--- DATA ---
=-=-=-=-=

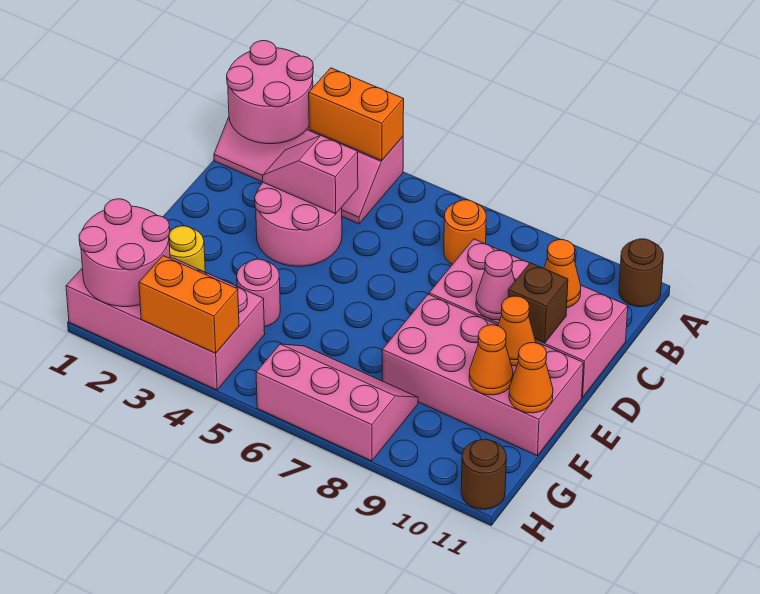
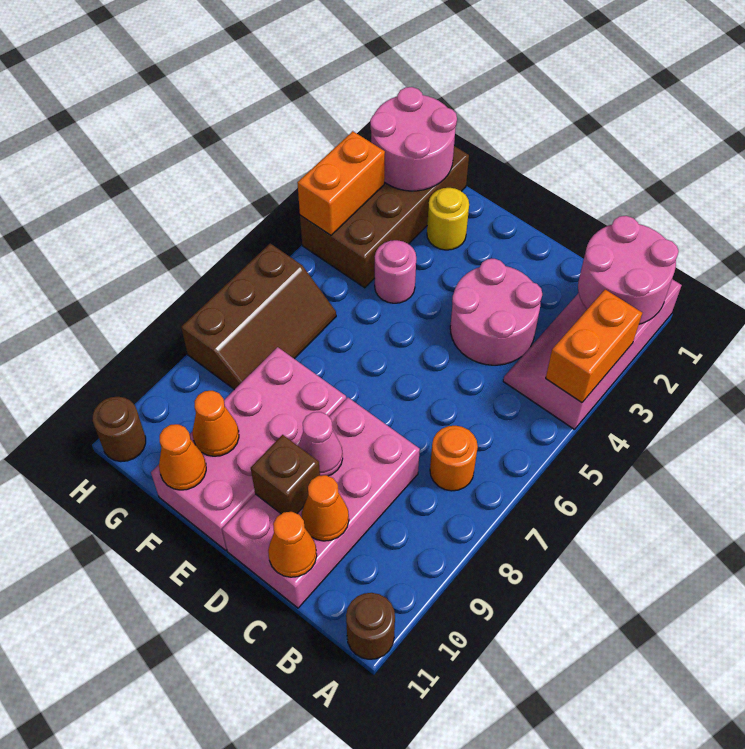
pink slope C3:C4 level 2 top 4 -> none
orange cone E10 level 2 -> orange cone C11 level 2
pink brick G1:H4 level 1 -> brown brick G1:H4 level 1
pink slope G6:H8 level 1 top H -> brown slope G6:H8 level 1 top H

=-=-=-=-=

--- ACTIVITY ---
Return, exactly as they stand, all of the lines above, but not the pictures.

--- TASK ANSWER ---
pink slope C3:C4 level 2 top 4 -> none
orange cone E10 level 2 -> orange cone C11 level 2
pink brick G1:H4 level 1 -> brown brick G1:H4 level 1
pink slope G6:H8 level 1 top H -> brown slope G6:H8 level 1 top H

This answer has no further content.